_What needs to be done_
Your answer must be only the lines below from the one containing "none -> cyan brick B4 level 1" through the one containing "none -> cyan round brick G2 level 2", copied exactly, with the pictures left out.
------------------------------------------------------------
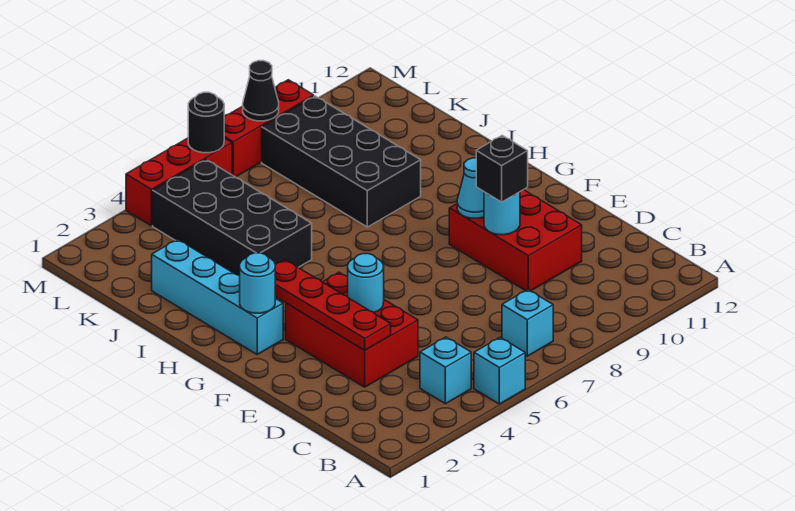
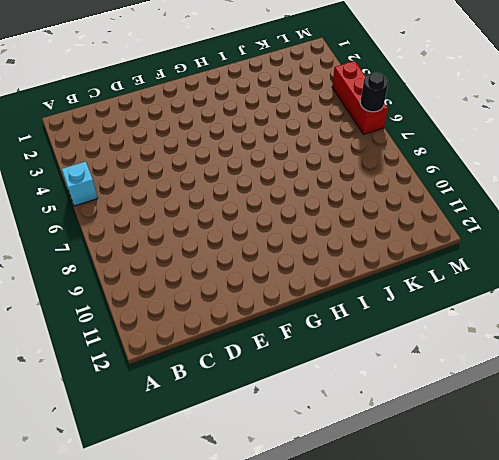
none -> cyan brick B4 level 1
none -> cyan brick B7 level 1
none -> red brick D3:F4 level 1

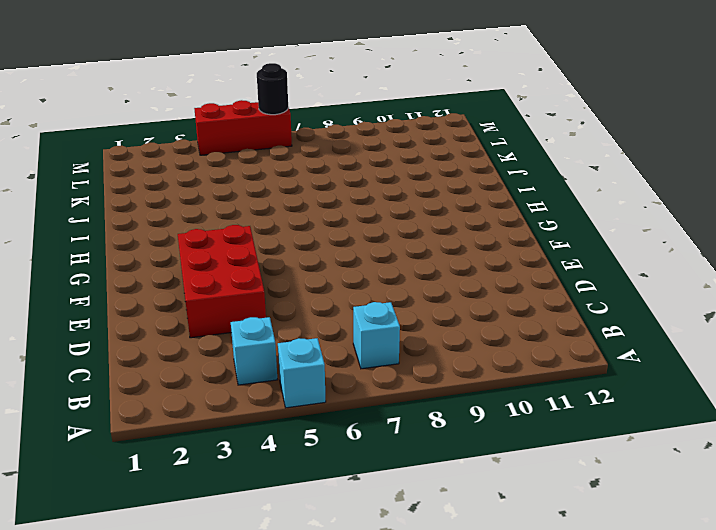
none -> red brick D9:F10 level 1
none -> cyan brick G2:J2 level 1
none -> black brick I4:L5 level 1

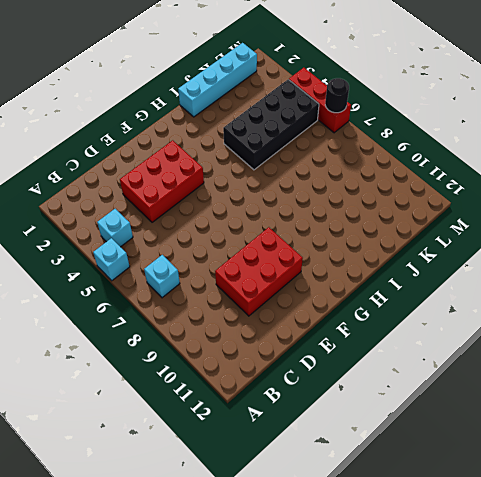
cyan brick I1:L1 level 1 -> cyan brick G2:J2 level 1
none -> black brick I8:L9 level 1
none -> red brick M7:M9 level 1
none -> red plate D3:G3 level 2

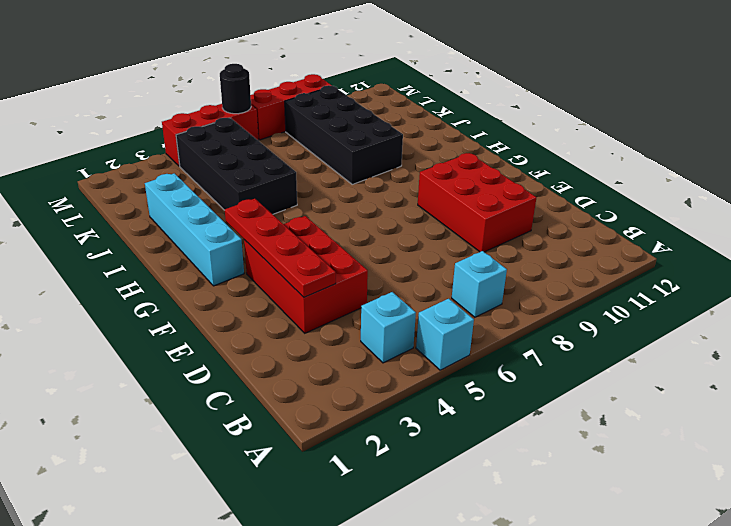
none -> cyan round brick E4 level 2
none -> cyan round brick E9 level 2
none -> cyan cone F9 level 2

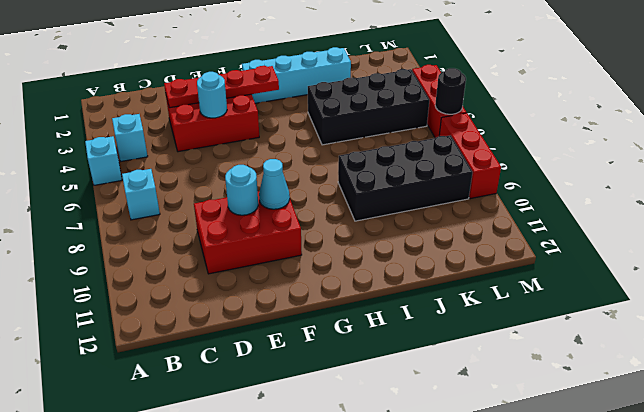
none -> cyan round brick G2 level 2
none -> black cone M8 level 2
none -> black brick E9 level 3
------------------------------------------------------------
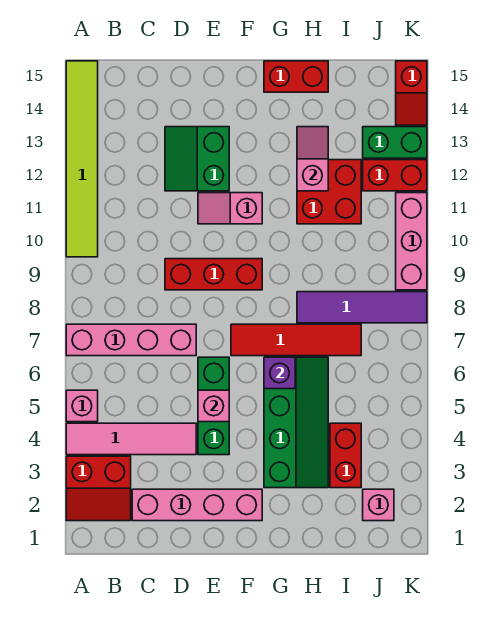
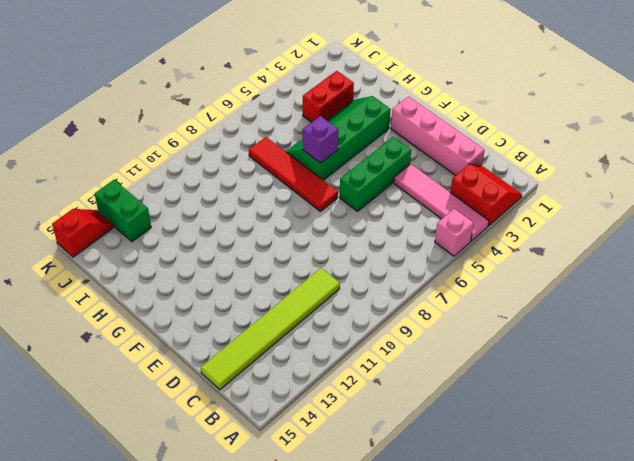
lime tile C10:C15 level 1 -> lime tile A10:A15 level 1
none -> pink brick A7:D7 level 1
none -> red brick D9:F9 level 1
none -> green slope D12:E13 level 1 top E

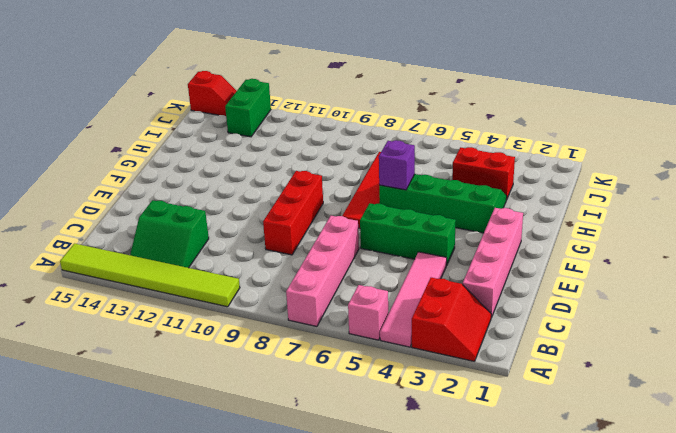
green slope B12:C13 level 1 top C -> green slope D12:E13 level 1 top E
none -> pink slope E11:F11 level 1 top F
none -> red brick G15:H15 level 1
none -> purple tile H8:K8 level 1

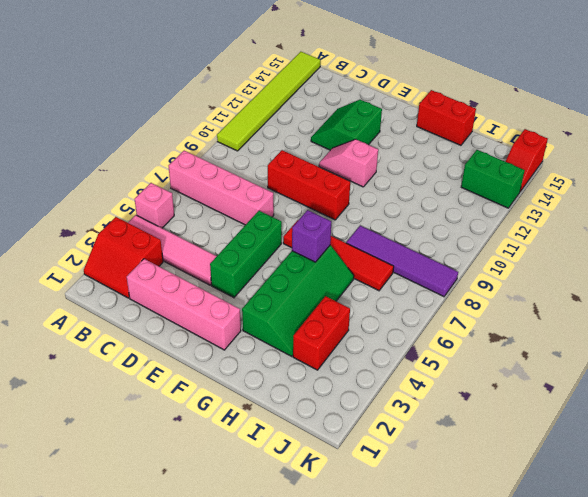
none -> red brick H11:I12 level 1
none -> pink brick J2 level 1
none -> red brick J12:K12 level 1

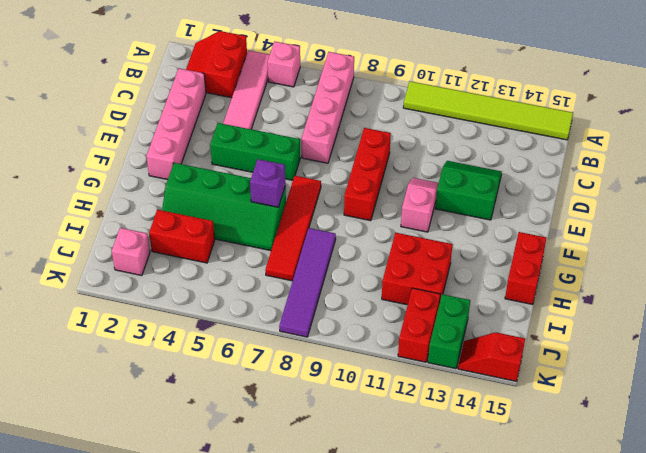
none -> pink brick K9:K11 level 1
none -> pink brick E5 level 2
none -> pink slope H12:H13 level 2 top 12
------------------------------------------------------------
_Your response_
none -> cyan brick B4 level 1
none -> cyan brick B7 level 1
none -> red brick D3:F4 level 1

none -> red brick D9:F10 level 1
none -> cyan brick G2:J2 level 1
none -> black brick I4:L5 level 1

cyan brick I1:L1 level 1 -> cyan brick G2:J2 level 1
none -> black brick I8:L9 level 1
none -> red brick M7:M9 level 1
none -> red plate D3:G3 level 2

none -> cyan round brick E4 level 2
none -> cyan round brick E9 level 2
none -> cyan cone F9 level 2

none -> cyan round brick G2 level 2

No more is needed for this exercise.